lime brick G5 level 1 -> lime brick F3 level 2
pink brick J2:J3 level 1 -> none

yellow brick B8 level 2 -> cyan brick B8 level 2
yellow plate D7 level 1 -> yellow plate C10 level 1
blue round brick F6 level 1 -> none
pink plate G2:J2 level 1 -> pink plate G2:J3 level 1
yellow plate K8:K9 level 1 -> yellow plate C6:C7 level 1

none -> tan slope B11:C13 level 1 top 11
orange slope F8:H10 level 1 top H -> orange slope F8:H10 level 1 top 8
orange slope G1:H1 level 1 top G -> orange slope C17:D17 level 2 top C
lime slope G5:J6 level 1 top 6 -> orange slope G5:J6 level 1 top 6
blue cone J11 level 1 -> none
--
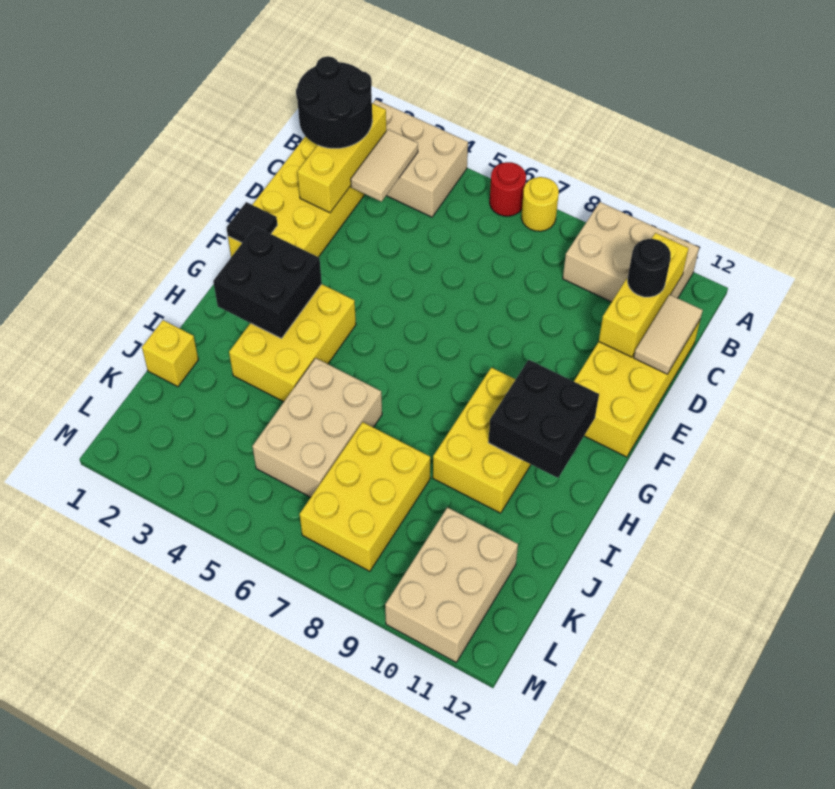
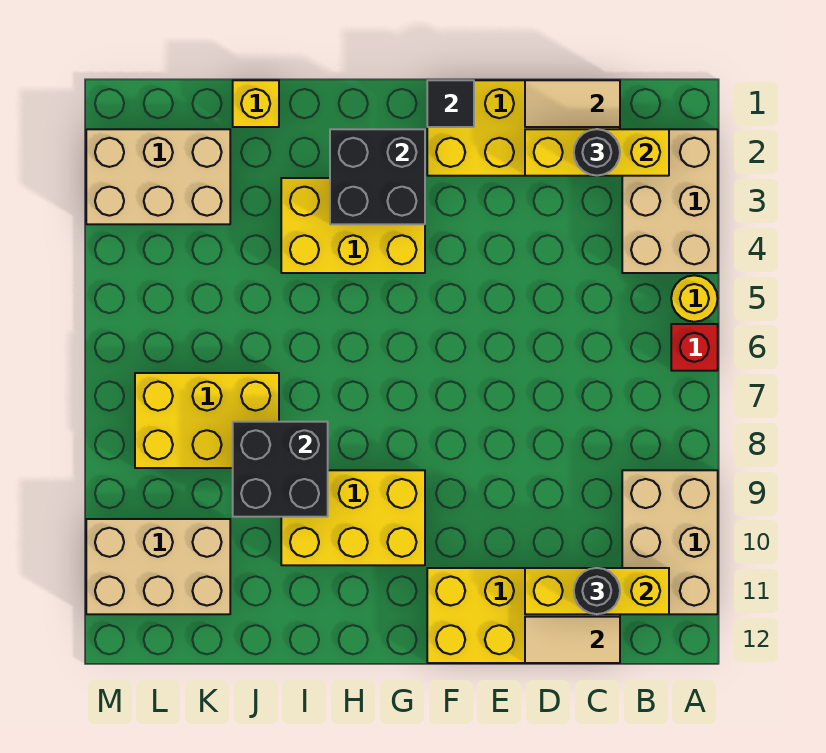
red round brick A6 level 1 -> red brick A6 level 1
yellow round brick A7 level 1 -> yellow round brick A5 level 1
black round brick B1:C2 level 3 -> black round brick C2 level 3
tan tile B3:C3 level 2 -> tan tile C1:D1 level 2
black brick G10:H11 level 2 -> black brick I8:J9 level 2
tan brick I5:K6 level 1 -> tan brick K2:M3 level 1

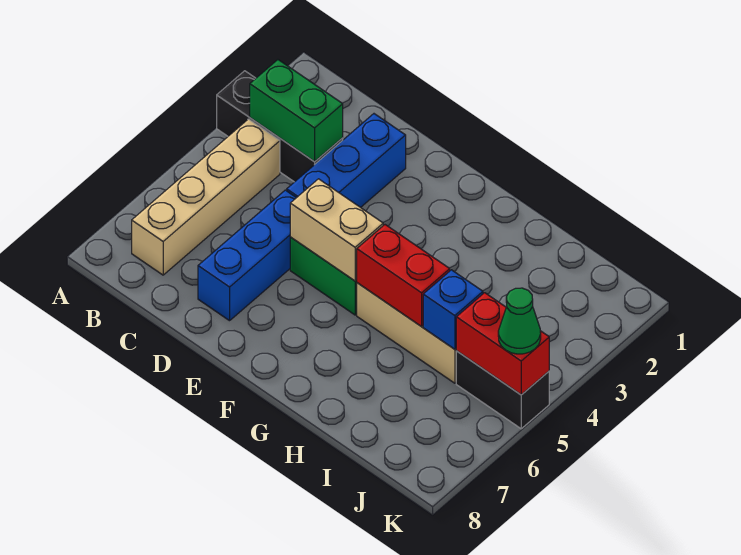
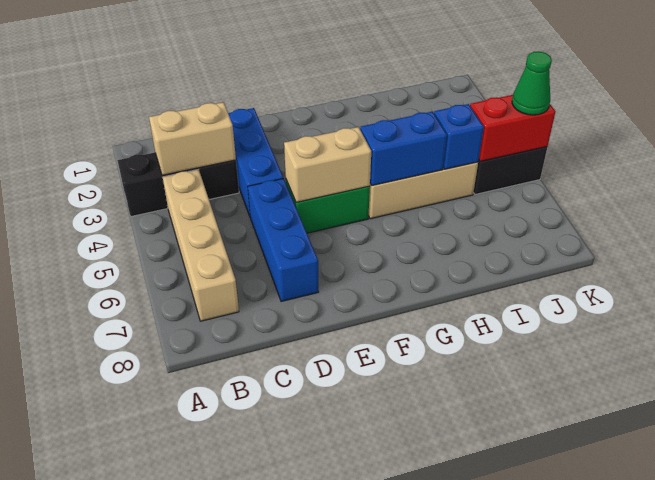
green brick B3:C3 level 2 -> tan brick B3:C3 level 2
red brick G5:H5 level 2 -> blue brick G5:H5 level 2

• [What needs to be done]: Take the lines above from the one containing "pink brick J2:J3 level 1 -> none" to the one containing "blue cone J11 level 1 -> none" and retype them exactly, both ends included, with nothing added.

• [Reply]:
pink brick J2:J3 level 1 -> none

yellow brick B8 level 2 -> cyan brick B8 level 2
yellow plate D7 level 1 -> yellow plate C10 level 1
blue round brick F6 level 1 -> none
pink plate G2:J2 level 1 -> pink plate G2:J3 level 1
yellow plate K8:K9 level 1 -> yellow plate C6:C7 level 1

none -> tan slope B11:C13 level 1 top 11
orange slope F8:H10 level 1 top H -> orange slope F8:H10 level 1 top 8
orange slope G1:H1 level 1 top G -> orange slope C17:D17 level 2 top C
lime slope G5:J6 level 1 top 6 -> orange slope G5:J6 level 1 top 6
blue cone J11 level 1 -> none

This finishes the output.